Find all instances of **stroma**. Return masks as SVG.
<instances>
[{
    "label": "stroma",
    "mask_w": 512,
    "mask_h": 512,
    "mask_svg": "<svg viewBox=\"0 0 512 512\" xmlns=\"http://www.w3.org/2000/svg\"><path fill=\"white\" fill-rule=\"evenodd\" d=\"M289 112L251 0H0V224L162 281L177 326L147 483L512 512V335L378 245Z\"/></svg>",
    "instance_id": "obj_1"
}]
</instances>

────────

● **Directions for this task**
Reproduce the entries above in full by retyping them exactly.

● **Complete output**
Find all instances of **stroma**. Return masks as SVG.
<instances>
[{
    "label": "stroma",
    "mask_w": 512,
    "mask_h": 512,
    "mask_svg": "<svg viewBox=\"0 0 512 512\" xmlns=\"http://www.w3.org/2000/svg\"><path fill=\"white\" fill-rule=\"evenodd\" d=\"M289 112L251 0H0V224L162 281L177 326L147 483L512 512V335L378 245Z\"/></svg>",
    "instance_id": "obj_1"
}]
</instances>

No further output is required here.